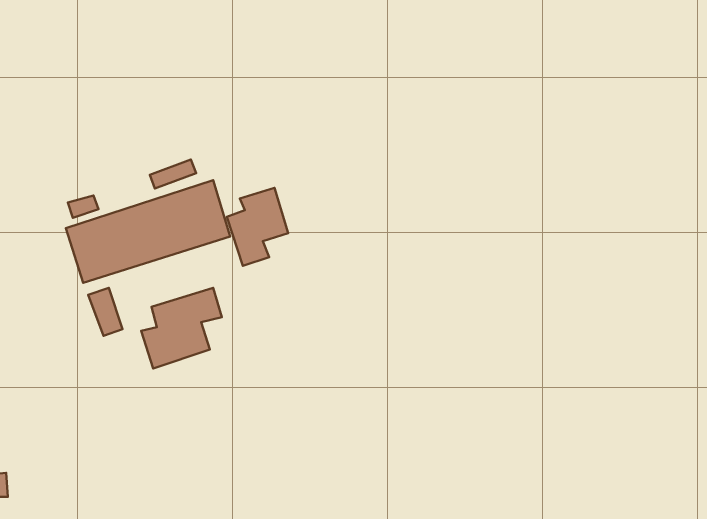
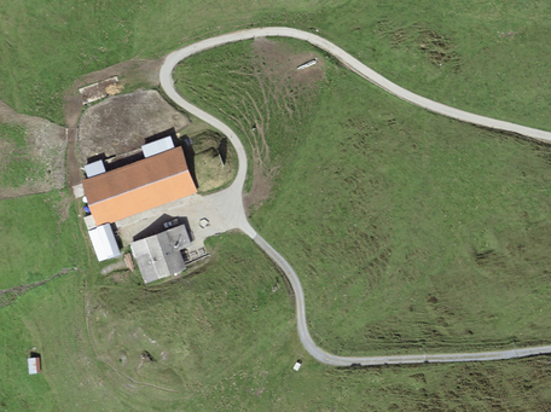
building: [227,188,288,266] -> none

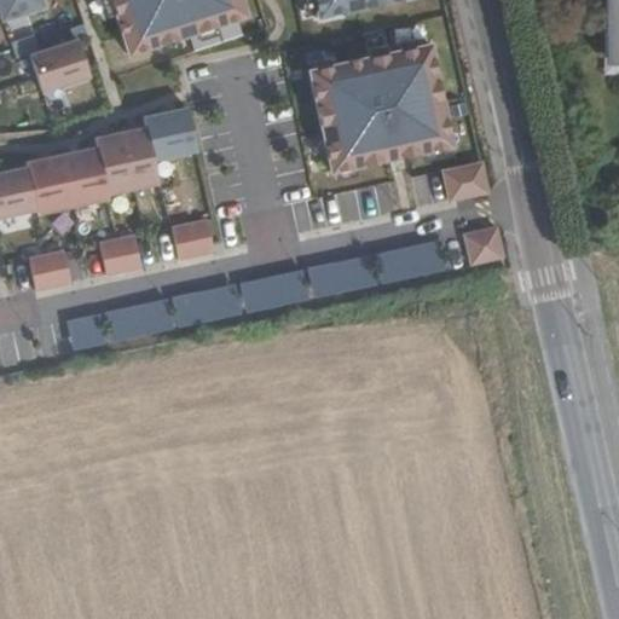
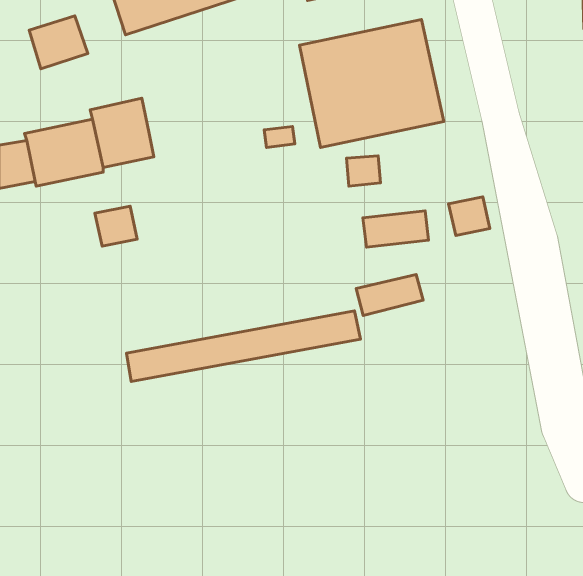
building: [144,106,199,161] -> none
building: [441,162,490,203] -> none
building: [170,220,214,261] -> none
building: [29,250,71,291] -> none
building: [306,253,375,295] -> [356,274,423,315]
building: [66,271,307,343] -> [127,311,360,381]

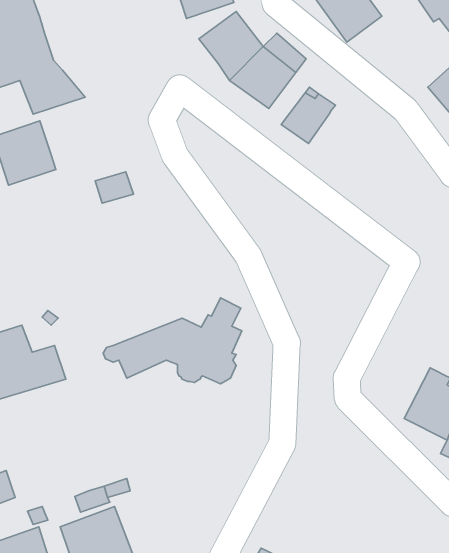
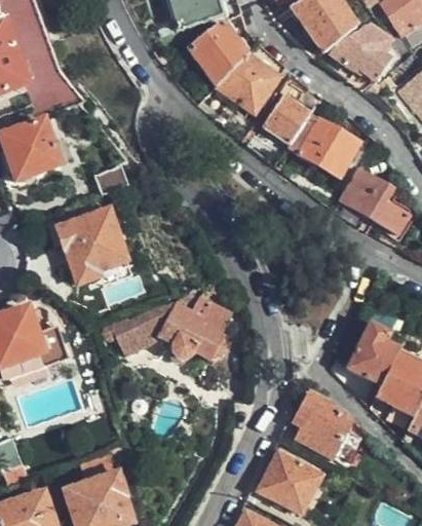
building: none -> [328,25,389,79]
building: none -> [287,115,358,175]
building: none -> [342,166,409,229]
building: none -> [54,210,128,285]
building: none -> [348,323,404,383]
building: none -> [293,392,348,455]
building: none -> [257,451,319,511]

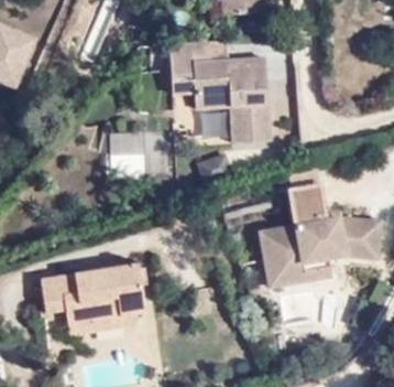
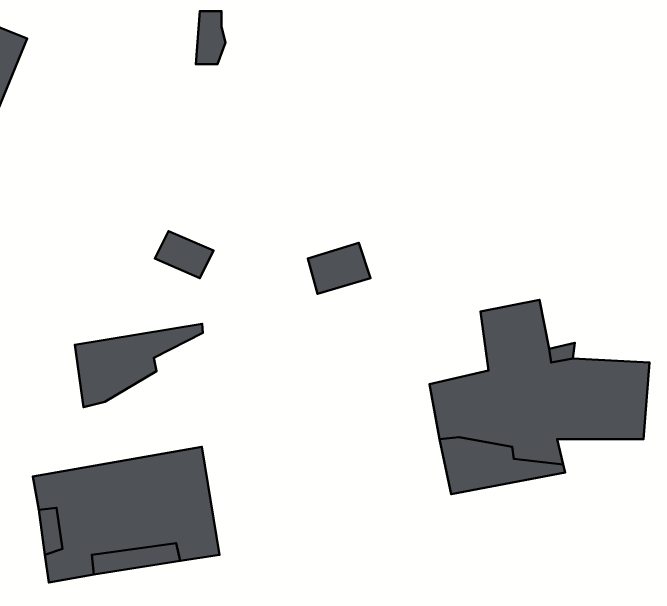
building: [163,43,264,144] -> none
building: none -> [75,324,203,407]

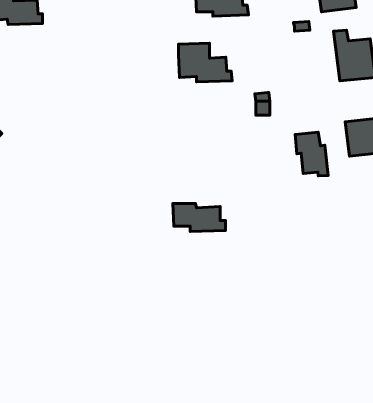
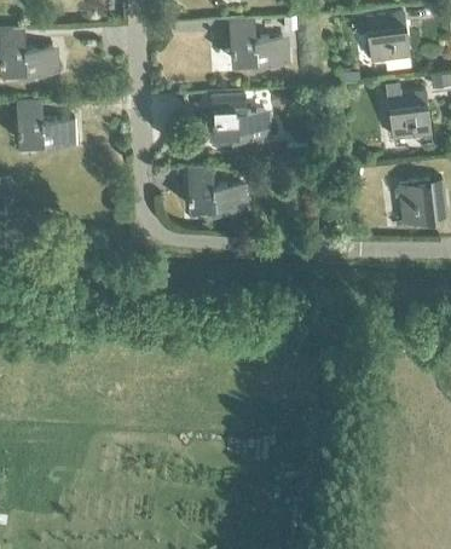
building: none -> [16,103,76,148]
building: [295,132,328,176] -> none
building: [173,203,226,231] -> [187,183,247,214]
______________________________
[Directions]: Only the lines from the one containing "building: none -> [75,324,203,407]" through the last line of the entries above belong in the copy; reproduce them exactly and drop every picture.

[Your solution]:
building: none -> [75,324,203,407]

building: none -> [16,103,76,148]
building: [295,132,328,176] -> none
building: [173,203,226,231] -> [187,183,247,214]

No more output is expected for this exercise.